[[ SUPPLIED DATA, beginning ]]

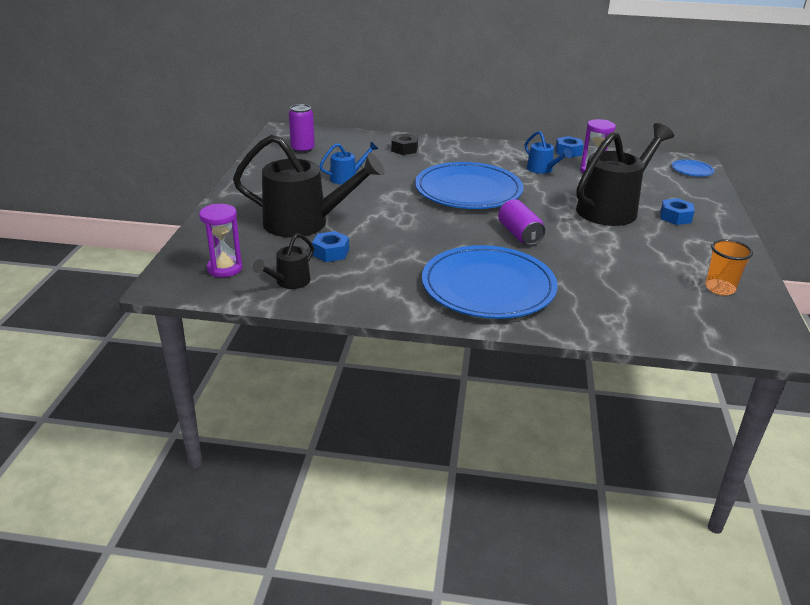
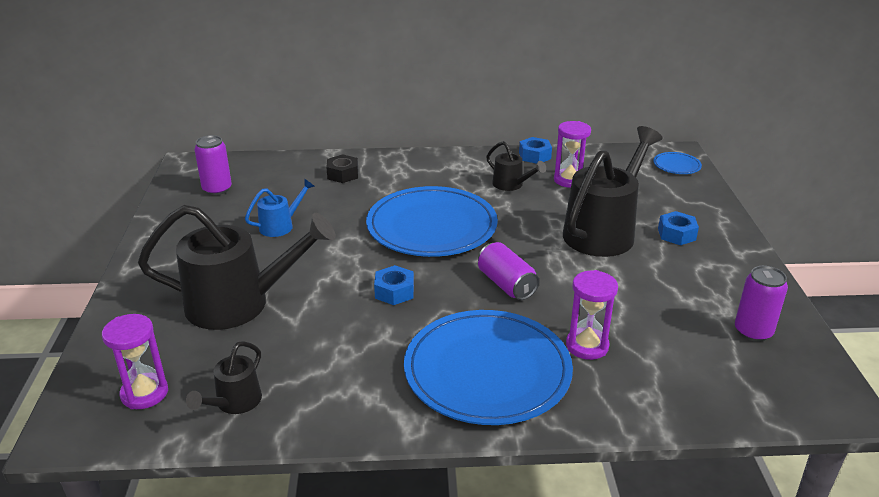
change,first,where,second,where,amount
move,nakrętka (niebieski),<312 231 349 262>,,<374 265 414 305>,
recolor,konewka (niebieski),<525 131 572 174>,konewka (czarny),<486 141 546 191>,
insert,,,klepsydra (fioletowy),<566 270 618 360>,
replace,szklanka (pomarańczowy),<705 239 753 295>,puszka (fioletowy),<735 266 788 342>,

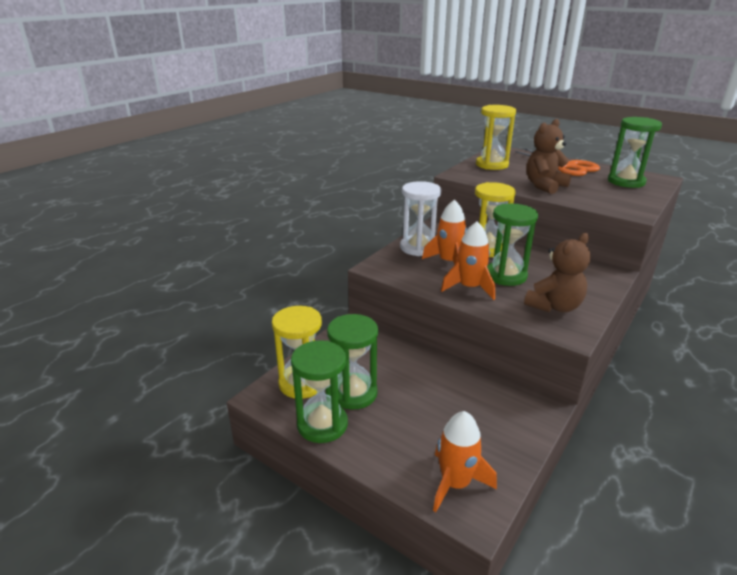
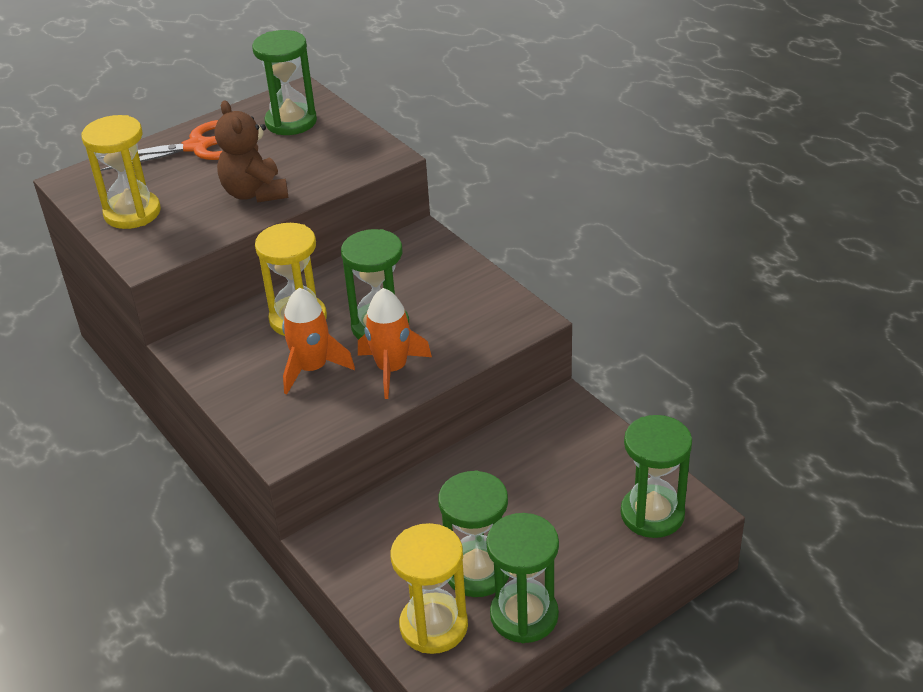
change,first,where,second,where,amount
replace,rakieta (pomarańczowy),<433 411 497 512>,klepsydra (zielony),<621 415 692 538>,
delete,klepsydra (biały),<400 181 441 256>,,,
delete,miś (brązowy),<524 233 591 313>,,,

[[ SUPPLIED DATA, end ]]

**WHAT YOU NEED TO DO**: Search the data above for the string "klepsydra". Report every line where it is found.

**ANSWER BOX**:
insert,,,klepsydra (fioletowy),<566 270 618 360>,
replace,rakieta (pomarańczowy),<433 411 497 512>,klepsydra (zielony),<621 415 692 538>,
delete,klepsydra (biały),<400 181 441 256>,,,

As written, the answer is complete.